Given data:

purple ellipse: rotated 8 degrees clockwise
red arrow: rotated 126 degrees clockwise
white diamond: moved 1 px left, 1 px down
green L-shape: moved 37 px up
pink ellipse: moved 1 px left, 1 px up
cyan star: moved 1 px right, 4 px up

Task brief:
Give the records again, complete and exact.

Response for this exercise:
purple ellipse: rotated 8 degrees clockwise
red arrow: rotated 126 degrees clockwise
white diamond: moved 1 px left, 1 px down
green L-shape: moved 37 px up
pink ellipse: moved 1 px left, 1 px up
cyan star: moved 1 px right, 4 px up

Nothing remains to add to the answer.